• [WORK TO COMPLETE]
Scan the entries below for the word "epithelium". Copy each line that has it.

• [THE INPUT]
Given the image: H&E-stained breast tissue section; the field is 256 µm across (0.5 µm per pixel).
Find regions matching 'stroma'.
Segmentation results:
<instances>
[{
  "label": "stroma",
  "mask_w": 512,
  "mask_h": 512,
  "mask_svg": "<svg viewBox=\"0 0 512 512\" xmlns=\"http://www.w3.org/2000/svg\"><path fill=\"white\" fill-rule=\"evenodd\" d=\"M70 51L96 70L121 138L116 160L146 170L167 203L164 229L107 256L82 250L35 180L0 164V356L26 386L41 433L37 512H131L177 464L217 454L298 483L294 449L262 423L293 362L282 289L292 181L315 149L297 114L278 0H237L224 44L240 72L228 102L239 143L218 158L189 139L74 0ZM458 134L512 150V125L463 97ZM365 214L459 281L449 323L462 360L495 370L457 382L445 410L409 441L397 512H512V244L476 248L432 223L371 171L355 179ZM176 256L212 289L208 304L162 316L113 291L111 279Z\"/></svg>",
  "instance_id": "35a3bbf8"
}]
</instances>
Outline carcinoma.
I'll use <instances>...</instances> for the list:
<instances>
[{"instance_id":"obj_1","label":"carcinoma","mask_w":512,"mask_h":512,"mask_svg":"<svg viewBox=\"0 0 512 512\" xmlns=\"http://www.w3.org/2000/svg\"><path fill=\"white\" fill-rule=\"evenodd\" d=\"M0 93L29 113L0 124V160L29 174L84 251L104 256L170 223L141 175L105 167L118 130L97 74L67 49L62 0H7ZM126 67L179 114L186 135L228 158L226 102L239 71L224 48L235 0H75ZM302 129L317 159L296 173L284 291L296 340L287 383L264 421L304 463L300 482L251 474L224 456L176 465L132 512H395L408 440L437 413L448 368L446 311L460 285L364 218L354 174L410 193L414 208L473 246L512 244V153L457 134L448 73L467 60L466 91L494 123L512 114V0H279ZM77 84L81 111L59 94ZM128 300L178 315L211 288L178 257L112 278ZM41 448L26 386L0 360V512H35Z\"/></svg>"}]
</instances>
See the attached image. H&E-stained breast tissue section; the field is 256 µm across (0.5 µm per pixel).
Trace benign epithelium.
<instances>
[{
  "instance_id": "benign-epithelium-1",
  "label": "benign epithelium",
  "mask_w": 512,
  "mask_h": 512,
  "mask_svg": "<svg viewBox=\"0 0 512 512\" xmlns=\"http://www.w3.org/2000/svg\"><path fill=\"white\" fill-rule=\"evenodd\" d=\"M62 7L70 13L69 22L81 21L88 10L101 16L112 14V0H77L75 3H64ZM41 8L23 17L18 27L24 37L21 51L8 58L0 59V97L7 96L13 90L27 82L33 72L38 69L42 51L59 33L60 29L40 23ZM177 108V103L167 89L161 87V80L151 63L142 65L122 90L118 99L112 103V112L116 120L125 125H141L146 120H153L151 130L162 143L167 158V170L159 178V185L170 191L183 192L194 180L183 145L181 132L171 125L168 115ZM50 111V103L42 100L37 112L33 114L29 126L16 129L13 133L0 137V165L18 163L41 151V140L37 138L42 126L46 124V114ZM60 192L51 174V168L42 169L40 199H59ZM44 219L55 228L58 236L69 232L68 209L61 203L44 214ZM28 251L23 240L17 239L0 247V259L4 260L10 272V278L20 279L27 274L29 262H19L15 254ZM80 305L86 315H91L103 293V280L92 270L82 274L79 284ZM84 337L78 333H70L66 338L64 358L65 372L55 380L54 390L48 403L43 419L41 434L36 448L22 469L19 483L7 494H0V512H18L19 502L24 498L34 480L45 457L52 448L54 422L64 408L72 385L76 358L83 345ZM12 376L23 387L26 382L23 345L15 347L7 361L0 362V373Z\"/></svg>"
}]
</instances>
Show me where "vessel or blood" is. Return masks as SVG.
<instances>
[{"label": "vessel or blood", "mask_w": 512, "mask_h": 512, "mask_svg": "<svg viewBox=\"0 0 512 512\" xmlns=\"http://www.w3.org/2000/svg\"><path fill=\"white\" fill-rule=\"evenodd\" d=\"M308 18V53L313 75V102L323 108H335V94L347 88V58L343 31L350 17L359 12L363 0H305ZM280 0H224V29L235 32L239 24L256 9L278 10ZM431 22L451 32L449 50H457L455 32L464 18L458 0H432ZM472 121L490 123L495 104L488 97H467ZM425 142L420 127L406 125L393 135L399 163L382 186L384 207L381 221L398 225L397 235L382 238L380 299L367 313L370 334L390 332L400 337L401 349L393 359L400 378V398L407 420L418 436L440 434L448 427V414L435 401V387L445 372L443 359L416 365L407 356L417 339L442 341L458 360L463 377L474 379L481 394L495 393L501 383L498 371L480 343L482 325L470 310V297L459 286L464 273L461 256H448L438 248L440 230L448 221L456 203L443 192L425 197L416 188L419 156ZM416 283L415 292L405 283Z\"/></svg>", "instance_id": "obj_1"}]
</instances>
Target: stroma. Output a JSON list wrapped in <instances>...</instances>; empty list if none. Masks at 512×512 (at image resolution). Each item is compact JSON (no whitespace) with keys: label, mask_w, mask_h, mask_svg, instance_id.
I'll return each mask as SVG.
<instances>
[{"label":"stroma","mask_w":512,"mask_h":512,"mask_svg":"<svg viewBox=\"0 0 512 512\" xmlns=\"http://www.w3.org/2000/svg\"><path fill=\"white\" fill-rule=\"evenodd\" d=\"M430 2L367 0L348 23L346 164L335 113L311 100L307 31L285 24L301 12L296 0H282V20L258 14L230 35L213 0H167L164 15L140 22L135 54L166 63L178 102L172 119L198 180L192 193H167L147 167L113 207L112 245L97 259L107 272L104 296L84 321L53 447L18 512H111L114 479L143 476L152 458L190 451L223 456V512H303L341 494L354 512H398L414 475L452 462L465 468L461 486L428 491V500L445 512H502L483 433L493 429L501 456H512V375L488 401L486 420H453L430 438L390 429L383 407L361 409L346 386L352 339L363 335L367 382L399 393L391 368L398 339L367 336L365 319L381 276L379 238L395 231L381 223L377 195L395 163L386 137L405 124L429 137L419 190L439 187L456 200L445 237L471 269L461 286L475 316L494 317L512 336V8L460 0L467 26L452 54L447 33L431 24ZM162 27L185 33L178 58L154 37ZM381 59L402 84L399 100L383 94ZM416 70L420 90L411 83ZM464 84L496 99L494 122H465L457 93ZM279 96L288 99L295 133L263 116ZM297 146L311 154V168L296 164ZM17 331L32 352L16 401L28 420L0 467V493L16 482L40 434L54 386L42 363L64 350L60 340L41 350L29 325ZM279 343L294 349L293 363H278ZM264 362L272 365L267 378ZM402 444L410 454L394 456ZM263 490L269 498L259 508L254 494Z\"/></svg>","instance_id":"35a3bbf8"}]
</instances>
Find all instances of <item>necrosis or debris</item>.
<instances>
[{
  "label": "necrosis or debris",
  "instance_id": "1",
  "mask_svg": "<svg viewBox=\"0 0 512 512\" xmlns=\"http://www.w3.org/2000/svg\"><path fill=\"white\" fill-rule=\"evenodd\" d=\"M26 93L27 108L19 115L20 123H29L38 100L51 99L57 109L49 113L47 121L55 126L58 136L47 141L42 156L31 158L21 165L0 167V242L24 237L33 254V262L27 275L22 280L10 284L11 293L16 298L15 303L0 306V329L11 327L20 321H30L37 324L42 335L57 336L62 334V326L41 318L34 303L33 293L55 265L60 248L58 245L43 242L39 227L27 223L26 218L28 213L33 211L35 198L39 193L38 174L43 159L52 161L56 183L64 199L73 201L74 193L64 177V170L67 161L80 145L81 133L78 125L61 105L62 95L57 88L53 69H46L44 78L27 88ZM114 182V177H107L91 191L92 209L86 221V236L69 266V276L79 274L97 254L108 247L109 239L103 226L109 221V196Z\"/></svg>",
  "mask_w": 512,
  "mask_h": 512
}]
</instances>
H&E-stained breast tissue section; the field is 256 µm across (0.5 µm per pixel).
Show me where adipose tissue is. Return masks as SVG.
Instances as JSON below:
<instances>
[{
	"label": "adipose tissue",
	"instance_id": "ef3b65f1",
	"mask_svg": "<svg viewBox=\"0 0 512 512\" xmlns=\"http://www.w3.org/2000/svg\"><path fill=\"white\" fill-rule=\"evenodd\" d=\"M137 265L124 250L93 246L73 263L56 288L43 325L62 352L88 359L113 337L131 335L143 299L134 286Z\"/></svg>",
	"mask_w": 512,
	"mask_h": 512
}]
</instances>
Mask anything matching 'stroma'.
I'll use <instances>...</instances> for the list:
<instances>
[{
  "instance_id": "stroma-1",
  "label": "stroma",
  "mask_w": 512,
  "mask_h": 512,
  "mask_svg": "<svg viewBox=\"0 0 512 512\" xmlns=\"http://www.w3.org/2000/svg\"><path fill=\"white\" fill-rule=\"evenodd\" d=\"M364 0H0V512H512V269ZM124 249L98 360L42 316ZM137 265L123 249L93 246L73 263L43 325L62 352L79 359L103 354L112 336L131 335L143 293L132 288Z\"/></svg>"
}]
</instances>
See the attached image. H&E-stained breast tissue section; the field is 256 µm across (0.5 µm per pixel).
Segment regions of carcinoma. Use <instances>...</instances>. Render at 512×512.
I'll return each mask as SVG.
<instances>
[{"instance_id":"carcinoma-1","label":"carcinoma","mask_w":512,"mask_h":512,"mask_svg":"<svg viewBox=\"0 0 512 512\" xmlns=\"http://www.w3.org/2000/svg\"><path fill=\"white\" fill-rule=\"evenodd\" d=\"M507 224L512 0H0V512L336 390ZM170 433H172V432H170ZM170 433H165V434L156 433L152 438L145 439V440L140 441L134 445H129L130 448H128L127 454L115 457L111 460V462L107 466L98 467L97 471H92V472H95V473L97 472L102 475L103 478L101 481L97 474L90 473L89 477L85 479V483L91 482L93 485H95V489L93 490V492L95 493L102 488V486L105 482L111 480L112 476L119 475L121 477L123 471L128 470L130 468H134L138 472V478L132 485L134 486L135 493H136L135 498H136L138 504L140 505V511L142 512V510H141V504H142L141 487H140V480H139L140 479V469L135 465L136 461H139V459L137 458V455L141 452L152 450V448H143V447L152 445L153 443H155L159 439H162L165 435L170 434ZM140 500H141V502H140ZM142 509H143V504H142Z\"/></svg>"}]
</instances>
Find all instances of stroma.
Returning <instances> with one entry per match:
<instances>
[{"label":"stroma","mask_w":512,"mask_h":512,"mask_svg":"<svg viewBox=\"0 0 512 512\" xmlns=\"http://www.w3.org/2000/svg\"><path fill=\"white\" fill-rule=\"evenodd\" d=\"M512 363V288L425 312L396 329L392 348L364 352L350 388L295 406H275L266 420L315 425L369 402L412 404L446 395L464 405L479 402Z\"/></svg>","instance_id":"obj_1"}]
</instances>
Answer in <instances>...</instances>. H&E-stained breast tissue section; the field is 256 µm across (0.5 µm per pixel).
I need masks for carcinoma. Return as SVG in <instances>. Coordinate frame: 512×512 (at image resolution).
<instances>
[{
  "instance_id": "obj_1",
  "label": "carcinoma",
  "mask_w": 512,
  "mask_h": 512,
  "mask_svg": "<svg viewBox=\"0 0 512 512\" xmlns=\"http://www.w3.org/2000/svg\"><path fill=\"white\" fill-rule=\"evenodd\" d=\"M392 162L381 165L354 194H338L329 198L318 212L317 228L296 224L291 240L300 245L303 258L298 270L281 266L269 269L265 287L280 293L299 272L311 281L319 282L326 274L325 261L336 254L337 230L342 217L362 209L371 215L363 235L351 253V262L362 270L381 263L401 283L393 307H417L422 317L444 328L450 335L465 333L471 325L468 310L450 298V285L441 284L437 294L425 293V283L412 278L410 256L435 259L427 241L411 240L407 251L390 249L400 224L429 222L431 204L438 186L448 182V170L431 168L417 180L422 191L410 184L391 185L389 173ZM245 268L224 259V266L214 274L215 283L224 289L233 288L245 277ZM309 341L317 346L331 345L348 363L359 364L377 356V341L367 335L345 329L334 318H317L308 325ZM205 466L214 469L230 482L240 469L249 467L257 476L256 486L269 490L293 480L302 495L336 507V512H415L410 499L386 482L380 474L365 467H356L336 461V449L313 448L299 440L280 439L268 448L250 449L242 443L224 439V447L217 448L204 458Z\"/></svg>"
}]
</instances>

• [EXERCISE RESULT]
Trace benign epithelium.
  "instance_id": "benign-epithelium-1",
  "label": "benign epithelium",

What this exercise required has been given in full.